_RECORDS SHOWN_:
╔══
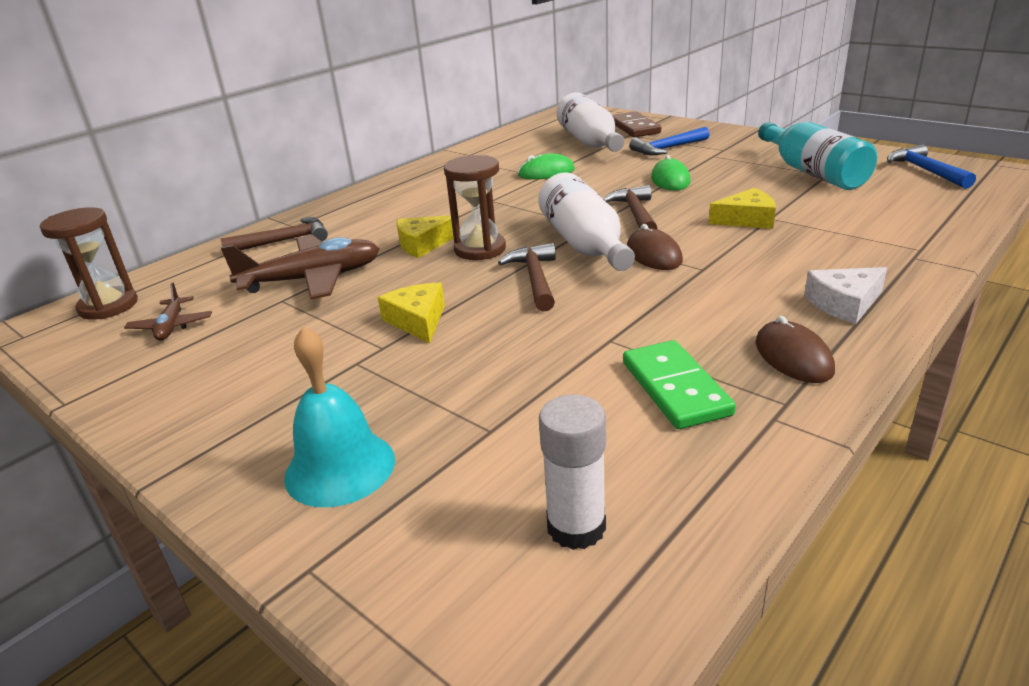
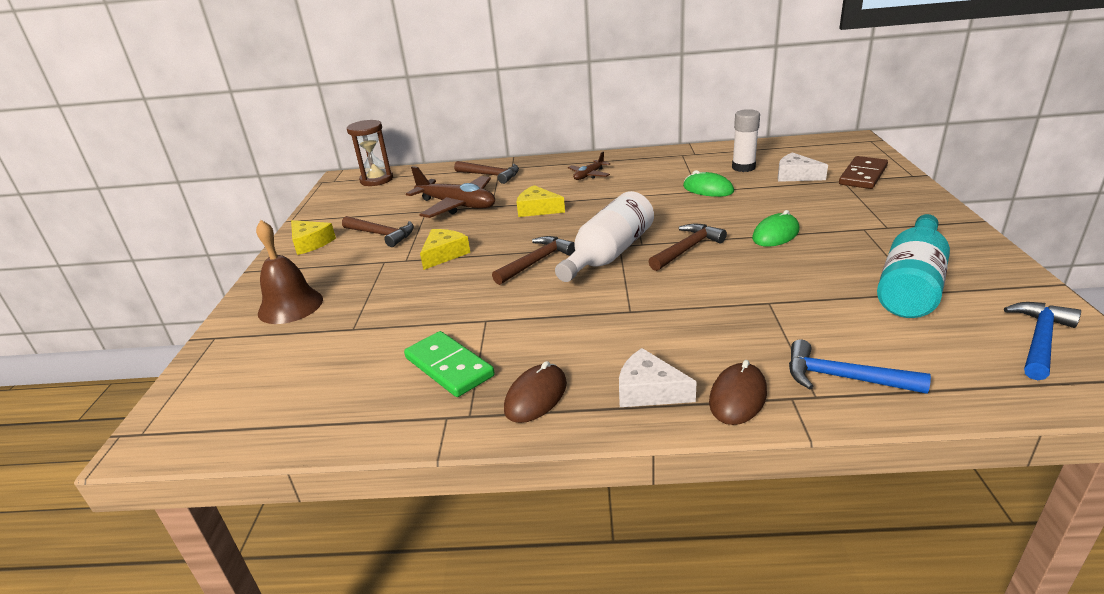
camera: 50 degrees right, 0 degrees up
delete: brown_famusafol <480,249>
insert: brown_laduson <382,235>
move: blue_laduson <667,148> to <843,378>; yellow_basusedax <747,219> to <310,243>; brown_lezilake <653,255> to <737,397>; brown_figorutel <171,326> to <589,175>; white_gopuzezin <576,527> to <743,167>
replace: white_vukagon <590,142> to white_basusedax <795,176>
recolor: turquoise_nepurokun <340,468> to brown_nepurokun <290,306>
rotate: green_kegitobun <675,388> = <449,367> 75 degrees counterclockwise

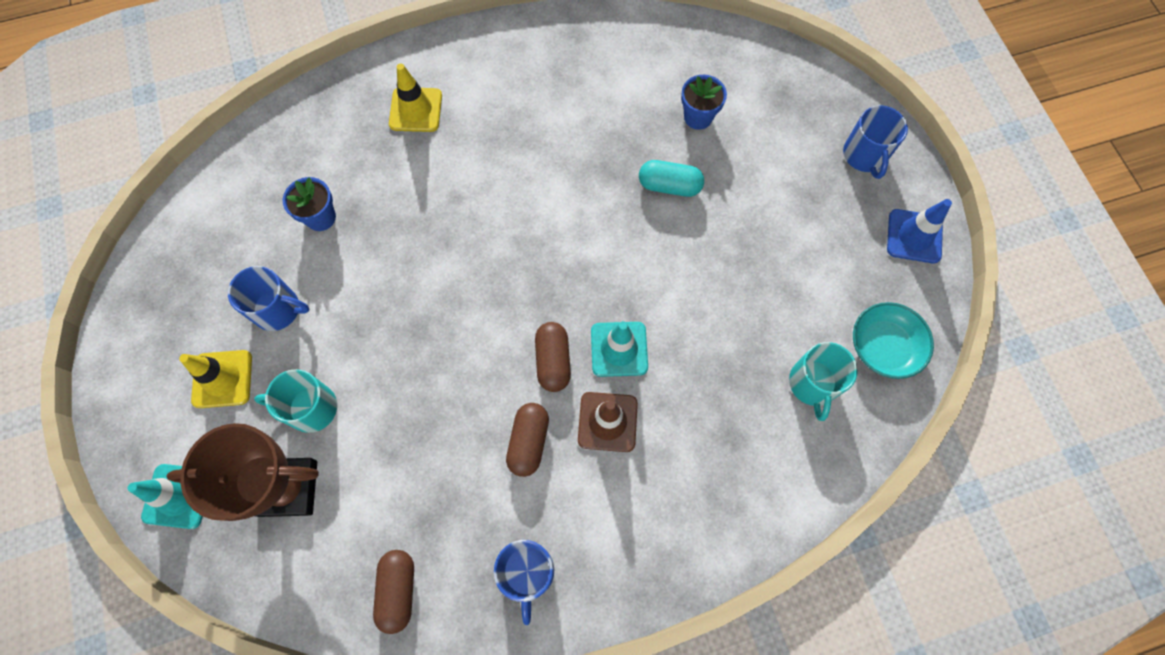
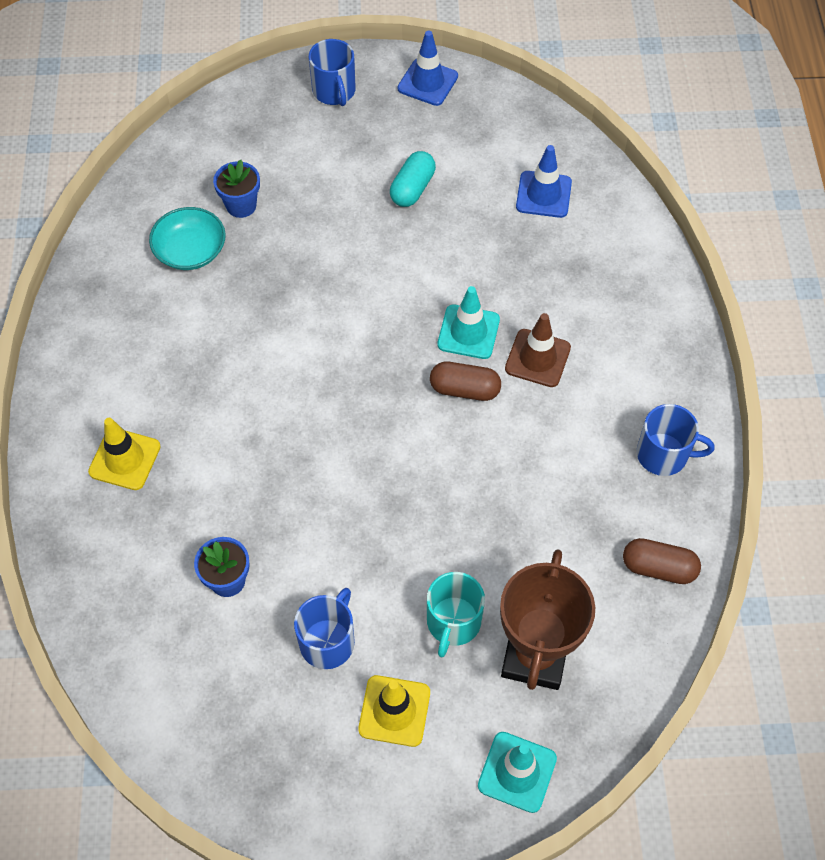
camera: 75 degrees left, 10 degrees down
delete: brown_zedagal <528,442>
move: turquoise_zedagal <669,186> to <412,188>;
╚══
_PROBLEM_:
The answer consists solely of the lines from the one holding "rotate: green_kegitobun <675,388>" through the final line of the records, both ends included, each duplicated exactly. Leave images out.

_THE ANSWER_:
rotate: green_kegitobun <675,388> = <449,367> 75 degrees counterclockwise

camera: 75 degrees left, 10 degrees down
delete: brown_zedagal <528,442>
move: turquoise_zedagal <669,186> to <412,188>;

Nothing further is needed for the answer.